── Material for this exercise ──

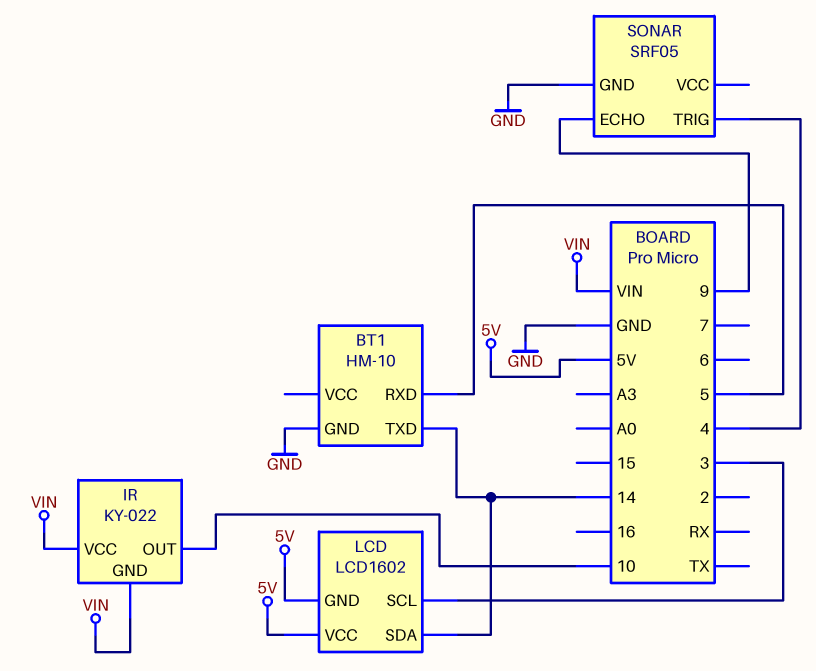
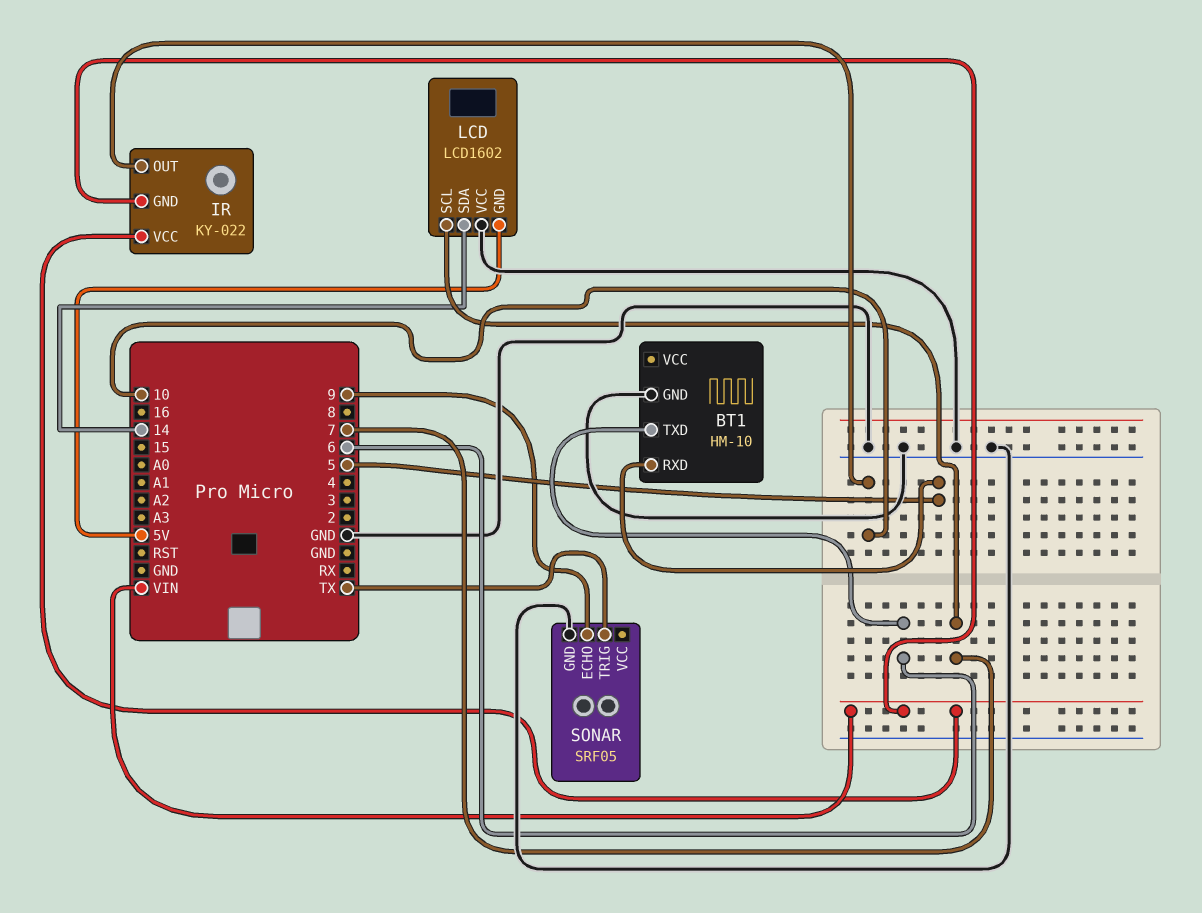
BT1 pin TXD: 14 -> 6
LCD pin SCL: 3 -> 7
LCD pin VCC: 5V -> GND
SONAR pin TRIG: 4 -> TX

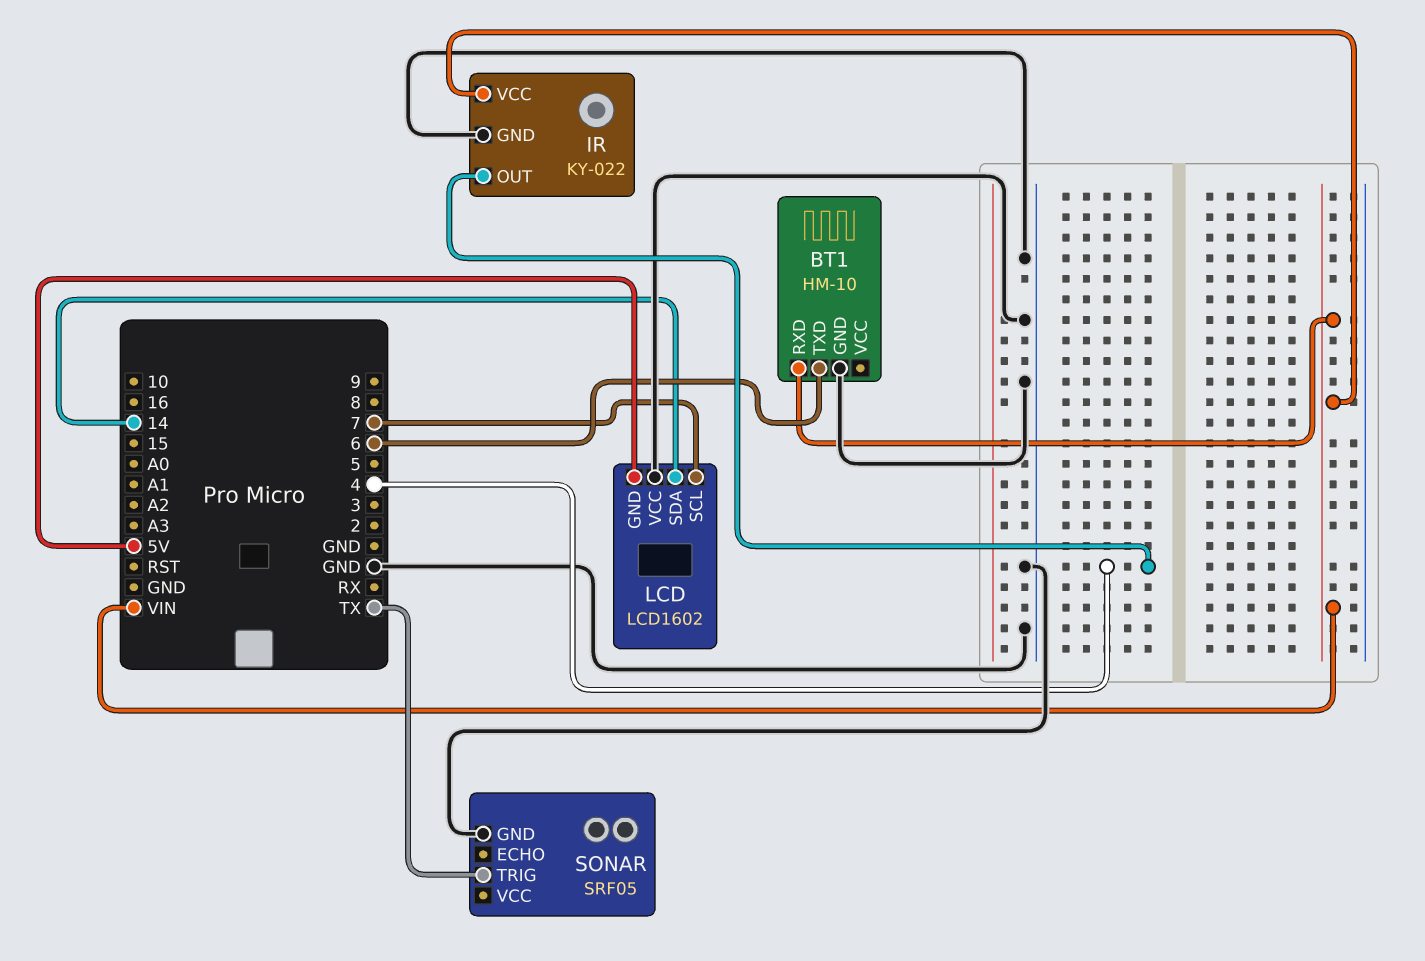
BT1 pin RXD: 5 -> VIN
IR pin GND: VIN -> GND
IR pin OUT: 10 -> 4
SONAR pin ECHO: 9 -> none

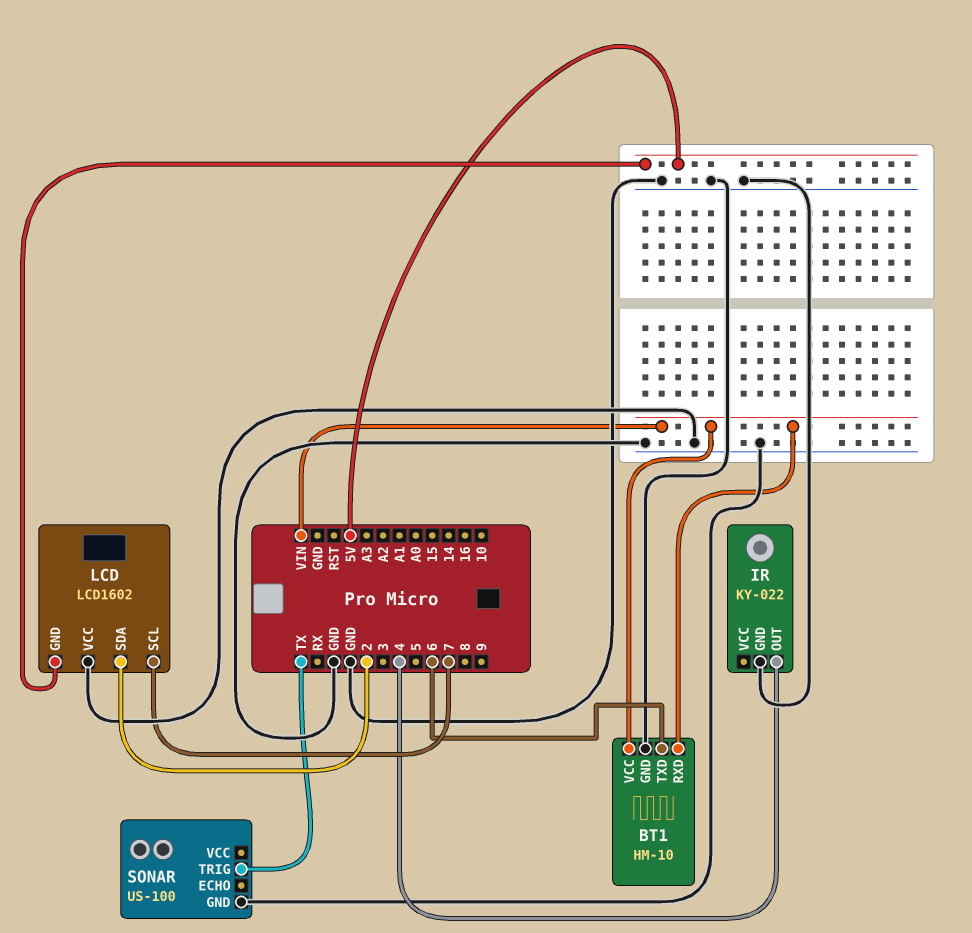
BT1 pin VCC: none -> VIN
IR pin VCC: VIN -> none
LCD pin SDA: 14 -> 2
SONAR: SRF05 -> US-100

───

• [Problem statement]: Keep every word of the material exactly as given. Drop the pictures.

• [Result of this task]:
BT1 pin TXD: 14 -> 6
LCD pin SCL: 3 -> 7
LCD pin VCC: 5V -> GND
SONAR pin TRIG: 4 -> TX

BT1 pin RXD: 5 -> VIN
IR pin GND: VIN -> GND
IR pin OUT: 10 -> 4
SONAR pin ECHO: 9 -> none

BT1 pin VCC: none -> VIN
IR pin VCC: VIN -> none
LCD pin SDA: 14 -> 2
SONAR: SRF05 -> US-100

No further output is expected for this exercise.